Below are records to repeat exactly; copy them without the pictures.

DATA FOR THIS EXERCISE:

_ _ _ _ _

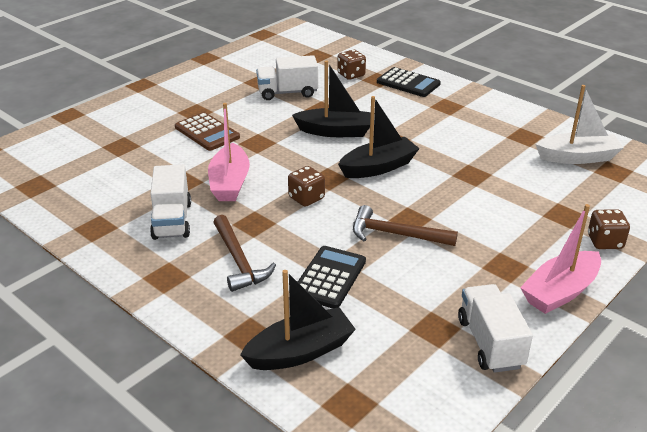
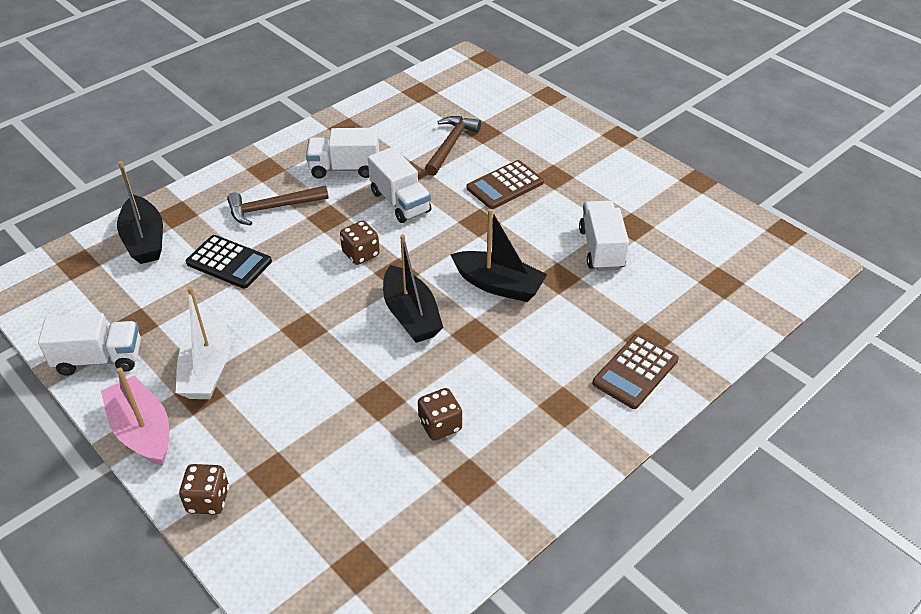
camera: 95 degrees right, 10 degrees up
(230, 183) = (400, 202): pink boat -> white truck
(335, 131) = (498, 285): black boat -> black boat turned 75 degrees counterclockwise
(351, 75) = (658, 312): brown dice -> brown dice (440, 425)
(396, 234) = (280, 315): brown hammer -> brown hammer (451, 145)
(408, 83) = (635, 371): black calculator -> brown calculator
(577, 157) = (401, 530): white boat -> white boat (208, 369)

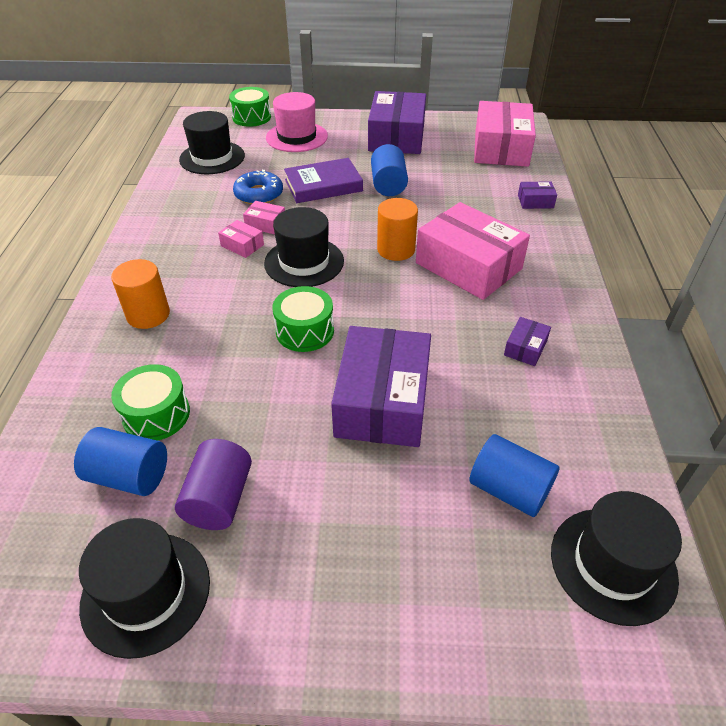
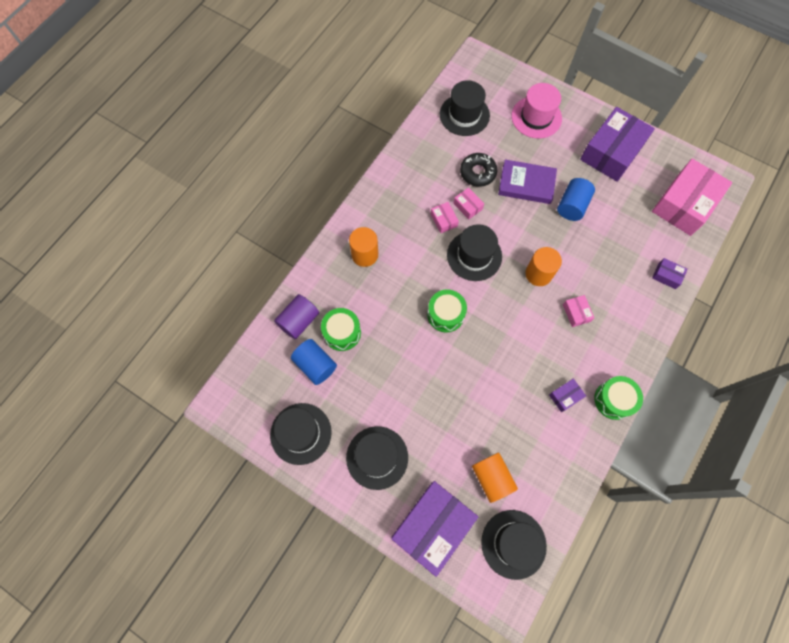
camera: 30 degrees right, 25 degrees up
(219, 499) = (351, 402): purple cylinder -> purple cylinder (299, 321)
(251, 117) = (515, 76): green drum -> green drum (613, 400)
(259, 194) = (477, 173): blue donut -> black donut
(309, 557) = (377, 457): none -> black hat
(382, 401) = (461, 388): purple box -> purple box (433, 526)
(468, 266) = (576, 313): pink box -> pink box, size x0.42
(509, 490) = (492, 478): blue cylinder -> orange cylinder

_ _ _ _ _

OUTPUT FOR THIS EXERCISE:
camera: 95 degrees right, 10 degrees up
(230, 183) = (400, 202): pink boat -> white truck
(335, 131) = (498, 285): black boat -> black boat turned 75 degrees counterclockwise
(351, 75) = (658, 312): brown dice -> brown dice (440, 425)
(396, 234) = (280, 315): brown hammer -> brown hammer (451, 145)
(408, 83) = (635, 371): black calculator -> brown calculator
(577, 157) = (401, 530): white boat -> white boat (208, 369)

camera: 30 degrees right, 25 degrees up
(219, 499) = (351, 402): purple cylinder -> purple cylinder (299, 321)
(251, 117) = (515, 76): green drum -> green drum (613, 400)
(259, 194) = (477, 173): blue donut -> black donut
(309, 557) = (377, 457): none -> black hat
(382, 401) = (461, 388): purple box -> purple box (433, 526)
(468, 266) = (576, 313): pink box -> pink box, size x0.42
(509, 490) = (492, 478): blue cylinder -> orange cylinder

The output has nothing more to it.